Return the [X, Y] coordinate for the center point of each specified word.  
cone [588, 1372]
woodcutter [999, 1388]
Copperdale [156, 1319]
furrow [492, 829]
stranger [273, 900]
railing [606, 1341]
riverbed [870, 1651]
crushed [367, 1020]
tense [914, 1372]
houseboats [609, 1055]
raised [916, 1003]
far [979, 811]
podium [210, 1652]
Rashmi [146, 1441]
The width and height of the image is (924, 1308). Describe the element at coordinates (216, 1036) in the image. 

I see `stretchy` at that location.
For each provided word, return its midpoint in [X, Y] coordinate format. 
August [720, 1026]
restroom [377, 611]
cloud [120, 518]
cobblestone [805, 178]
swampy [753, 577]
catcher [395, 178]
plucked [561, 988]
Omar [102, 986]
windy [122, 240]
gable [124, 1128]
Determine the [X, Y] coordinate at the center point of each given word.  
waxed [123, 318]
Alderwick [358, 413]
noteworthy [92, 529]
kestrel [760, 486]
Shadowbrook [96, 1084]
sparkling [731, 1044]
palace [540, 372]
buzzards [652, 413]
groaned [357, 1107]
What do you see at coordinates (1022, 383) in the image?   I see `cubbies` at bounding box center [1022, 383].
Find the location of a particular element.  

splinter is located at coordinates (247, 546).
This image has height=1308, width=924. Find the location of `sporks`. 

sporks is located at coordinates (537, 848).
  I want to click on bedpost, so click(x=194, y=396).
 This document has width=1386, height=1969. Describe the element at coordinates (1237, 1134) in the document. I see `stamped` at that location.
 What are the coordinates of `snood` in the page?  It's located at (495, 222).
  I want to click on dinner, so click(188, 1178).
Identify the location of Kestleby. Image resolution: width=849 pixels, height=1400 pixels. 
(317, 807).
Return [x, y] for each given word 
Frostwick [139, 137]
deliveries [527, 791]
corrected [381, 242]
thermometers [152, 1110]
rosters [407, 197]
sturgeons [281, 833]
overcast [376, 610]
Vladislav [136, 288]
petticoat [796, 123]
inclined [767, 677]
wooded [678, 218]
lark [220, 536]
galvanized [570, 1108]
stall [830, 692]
====================
What to do: Please convert the material above into a Markdown table with the columns Row and Text, starting at the line that contains "gable [124, 1128]" and ending at the line that contains "sporks is located at coordinates (537, 848).", both included. Number each line, and leave out blank lines.

Result:
| Row | Text |
|---|---|
| 1 | gable [124, 1128] |
| 2 | Determine the [X, Y] coordinate at the center point of each given word.   |
| 3 | waxed [123, 318] |
| 4 | Alderwick [358, 413] |
| 5 | noteworthy [92, 529] |
| 6 | kestrel [760, 486] |
| 7 | Shadowbrook [96, 1084] |
| 8 | sparkling [731, 1044] |
| 9 | palace [540, 372] |
| 10 | buzzards [652, 413] |
| 11 | groaned [357, 1107] |
| 12 | What do you see at coordinates (1022, 383) in the image?   I see `cubbies` at bounding box center [1022, 383]. |
| 13 | Find the location of a particular element.   |
| 14 | splinter is located at coordinates (247, 546). |
| 15 | This image has height=1308, width=924. Find the location of `sporks`.  |
| 16 | sporks is located at coordinates (537, 848). |